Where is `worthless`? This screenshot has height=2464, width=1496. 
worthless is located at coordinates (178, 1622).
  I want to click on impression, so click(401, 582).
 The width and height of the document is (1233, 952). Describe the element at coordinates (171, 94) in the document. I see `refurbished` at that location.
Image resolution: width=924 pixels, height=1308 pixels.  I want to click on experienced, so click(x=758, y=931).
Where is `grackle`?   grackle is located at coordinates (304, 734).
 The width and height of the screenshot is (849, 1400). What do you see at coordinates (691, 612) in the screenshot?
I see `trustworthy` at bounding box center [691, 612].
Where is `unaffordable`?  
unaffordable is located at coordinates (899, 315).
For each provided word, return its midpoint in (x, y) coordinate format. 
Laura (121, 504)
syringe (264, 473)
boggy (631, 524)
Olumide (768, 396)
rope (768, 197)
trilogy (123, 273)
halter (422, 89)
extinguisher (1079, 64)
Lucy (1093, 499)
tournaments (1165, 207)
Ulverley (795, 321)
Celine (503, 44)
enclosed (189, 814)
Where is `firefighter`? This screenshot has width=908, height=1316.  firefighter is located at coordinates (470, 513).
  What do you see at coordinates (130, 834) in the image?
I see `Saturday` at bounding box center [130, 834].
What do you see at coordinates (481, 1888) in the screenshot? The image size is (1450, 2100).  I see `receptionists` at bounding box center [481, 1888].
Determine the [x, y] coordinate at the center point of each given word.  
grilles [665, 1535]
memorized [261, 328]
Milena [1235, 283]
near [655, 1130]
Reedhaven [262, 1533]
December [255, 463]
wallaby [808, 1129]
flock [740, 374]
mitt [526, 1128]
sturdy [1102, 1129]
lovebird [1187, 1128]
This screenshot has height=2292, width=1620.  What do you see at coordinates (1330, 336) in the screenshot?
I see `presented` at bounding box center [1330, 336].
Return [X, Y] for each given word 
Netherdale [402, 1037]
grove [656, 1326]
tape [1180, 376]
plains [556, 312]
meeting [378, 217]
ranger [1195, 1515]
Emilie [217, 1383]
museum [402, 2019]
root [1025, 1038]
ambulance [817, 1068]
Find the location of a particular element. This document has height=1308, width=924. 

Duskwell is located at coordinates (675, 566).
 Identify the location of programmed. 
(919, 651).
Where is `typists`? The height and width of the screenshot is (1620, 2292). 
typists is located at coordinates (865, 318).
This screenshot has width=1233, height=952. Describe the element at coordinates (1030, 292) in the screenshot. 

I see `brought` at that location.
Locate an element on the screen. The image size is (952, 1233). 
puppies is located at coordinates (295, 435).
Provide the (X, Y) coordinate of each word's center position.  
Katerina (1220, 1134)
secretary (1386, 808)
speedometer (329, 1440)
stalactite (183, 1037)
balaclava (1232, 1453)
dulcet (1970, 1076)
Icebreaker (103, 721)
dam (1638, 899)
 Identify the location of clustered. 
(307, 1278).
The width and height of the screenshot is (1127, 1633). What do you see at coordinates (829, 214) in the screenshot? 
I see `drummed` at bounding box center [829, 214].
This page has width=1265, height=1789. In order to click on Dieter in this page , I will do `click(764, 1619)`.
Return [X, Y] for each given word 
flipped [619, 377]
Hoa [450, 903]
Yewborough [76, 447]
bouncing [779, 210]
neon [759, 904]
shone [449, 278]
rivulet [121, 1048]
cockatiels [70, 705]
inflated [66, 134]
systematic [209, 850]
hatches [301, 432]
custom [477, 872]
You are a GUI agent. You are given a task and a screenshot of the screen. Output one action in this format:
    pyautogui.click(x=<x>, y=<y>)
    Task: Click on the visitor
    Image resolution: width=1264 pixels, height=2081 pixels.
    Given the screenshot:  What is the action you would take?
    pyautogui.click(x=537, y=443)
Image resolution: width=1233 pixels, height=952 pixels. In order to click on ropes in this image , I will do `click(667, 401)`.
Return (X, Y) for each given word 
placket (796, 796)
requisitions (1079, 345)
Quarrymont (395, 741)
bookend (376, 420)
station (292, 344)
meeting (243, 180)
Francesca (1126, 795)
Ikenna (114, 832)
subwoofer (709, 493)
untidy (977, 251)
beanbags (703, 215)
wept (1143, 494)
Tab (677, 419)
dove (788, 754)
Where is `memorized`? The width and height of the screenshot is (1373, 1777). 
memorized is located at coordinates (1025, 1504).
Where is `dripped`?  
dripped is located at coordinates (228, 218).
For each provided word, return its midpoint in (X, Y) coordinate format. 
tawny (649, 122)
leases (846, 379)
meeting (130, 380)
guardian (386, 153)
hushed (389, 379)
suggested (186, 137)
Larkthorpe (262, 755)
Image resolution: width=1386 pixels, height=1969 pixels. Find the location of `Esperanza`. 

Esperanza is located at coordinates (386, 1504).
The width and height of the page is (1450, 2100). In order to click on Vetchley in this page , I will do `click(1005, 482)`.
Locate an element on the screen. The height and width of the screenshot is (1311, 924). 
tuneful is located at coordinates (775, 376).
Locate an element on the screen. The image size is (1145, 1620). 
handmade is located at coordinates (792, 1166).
========================
→ **The request**
Reproduce the data above, substituting "center" for "midpoint" and leaving everything else unchanged.

→ **Completed exercise**
Where is `worthless`? This screenshot has height=2464, width=1496. 
worthless is located at coordinates (178, 1622).
  I want to click on impression, so click(401, 582).
 The width and height of the document is (1233, 952). Describe the element at coordinates (171, 94) in the document. I see `refurbished` at that location.
Image resolution: width=924 pixels, height=1308 pixels.  I want to click on experienced, so click(x=758, y=931).
Where is `grackle`?   grackle is located at coordinates (304, 734).
 The width and height of the screenshot is (849, 1400). What do you see at coordinates (691, 612) in the screenshot?
I see `trustworthy` at bounding box center [691, 612].
Where is `unaffordable`?  
unaffordable is located at coordinates (899, 315).
For each provided word, return its center in (x, y) coordinate format. 
Laura (121, 504)
syringe (264, 473)
boggy (631, 524)
Olumide (768, 396)
rope (768, 197)
trilogy (123, 273)
halter (422, 89)
extinguisher (1079, 64)
Lucy (1093, 499)
tournaments (1165, 207)
Ulverley (795, 321)
Celine (503, 44)
enclosed (189, 814)
Where is `firefighter`? This screenshot has width=908, height=1316.  firefighter is located at coordinates (470, 513).
  What do you see at coordinates (130, 834) in the image?
I see `Saturday` at bounding box center [130, 834].
What do you see at coordinates (481, 1888) in the screenshot? The image size is (1450, 2100).  I see `receptionists` at bounding box center [481, 1888].
Determine the [x, y] coordinate at the center point of each given word.  
grilles [665, 1535]
memorized [261, 328]
Milena [1235, 283]
near [655, 1130]
Reedhaven [262, 1533]
December [255, 463]
wallaby [808, 1129]
flock [740, 374]
mitt [526, 1128]
sturdy [1102, 1129]
lovebird [1187, 1128]
This screenshot has height=2292, width=1620.  What do you see at coordinates (1330, 336) in the screenshot?
I see `presented` at bounding box center [1330, 336].
Return [X, Y] for each given word 
Netherdale [402, 1037]
grove [656, 1326]
tape [1180, 376]
plains [556, 312]
meeting [378, 217]
ranger [1195, 1515]
Emilie [217, 1383]
museum [402, 2019]
root [1025, 1038]
ambulance [817, 1068]
Find the location of a particular element. This document has height=1308, width=924. 

Duskwell is located at coordinates (675, 566).
 Identify the location of programmed. 
(919, 651).
Where is `typists`? The height and width of the screenshot is (1620, 2292). 
typists is located at coordinates (865, 318).
This screenshot has width=1233, height=952. Describe the element at coordinates (1030, 292) in the screenshot. 

I see `brought` at that location.
Locate an element on the screen. The image size is (952, 1233). 
puppies is located at coordinates (295, 435).
Provide the (X, Y) coordinate of each word's center position.  
Katerina (1220, 1134)
secretary (1386, 808)
speedometer (329, 1440)
stalactite (183, 1037)
balaclava (1232, 1453)
dulcet (1970, 1076)
Icebreaker (103, 721)
dam (1638, 899)
 Identify the location of clustered. 
(307, 1278).
The width and height of the screenshot is (1127, 1633). What do you see at coordinates (829, 214) in the screenshot? 
I see `drummed` at bounding box center [829, 214].
This page has width=1265, height=1789. In order to click on Dieter in this page , I will do `click(764, 1619)`.
Return [X, Y] for each given word 
flipped [619, 377]
Hoa [450, 903]
Yewborough [76, 447]
bouncing [779, 210]
neon [759, 904]
shone [449, 278]
rivulet [121, 1048]
cockatiels [70, 705]
inflated [66, 134]
systematic [209, 850]
hatches [301, 432]
custom [477, 872]
You are a GUI agent. You are given a task and a screenshot of the screen. Output one action in this format:
    pyautogui.click(x=<x>, y=<y>)
    Task: Click on the visitor
    Image resolution: width=1264 pixels, height=2081 pixels.
    Given the screenshot:  What is the action you would take?
    pyautogui.click(x=537, y=443)
Image resolution: width=1233 pixels, height=952 pixels. In order to click on ropes in this image , I will do `click(667, 401)`.
Return (X, Y) for each given word 
placket (796, 796)
requisitions (1079, 345)
Quarrymont (395, 741)
bookend (376, 420)
station (292, 344)
meeting (243, 180)
Francesca (1126, 795)
Ikenna (114, 832)
subwoofer (709, 493)
untidy (977, 251)
beanbags (703, 215)
wept (1143, 494)
Tab (677, 419)
dove (788, 754)
Where is `memorized`? The width and height of the screenshot is (1373, 1777). 
memorized is located at coordinates (1025, 1504).
Where is `dripped`?  
dripped is located at coordinates (228, 218).
For each provided word, return its center in (X, Y) coordinate format. 
tawny (649, 122)
leases (846, 379)
meeting (130, 380)
guardian (386, 153)
hushed (389, 379)
suggested (186, 137)
Larkthorpe (262, 755)
Image resolution: width=1386 pixels, height=1969 pixels. Find the location of `Esperanza`. 

Esperanza is located at coordinates (386, 1504).
The width and height of the page is (1450, 2100). In order to click on Vetchley in this page , I will do `click(1005, 482)`.
Locate an element on the screen. The height and width of the screenshot is (1311, 924). 
tuneful is located at coordinates (775, 376).
Locate an element on the screen. The image size is (1145, 1620). 
handmade is located at coordinates (792, 1166).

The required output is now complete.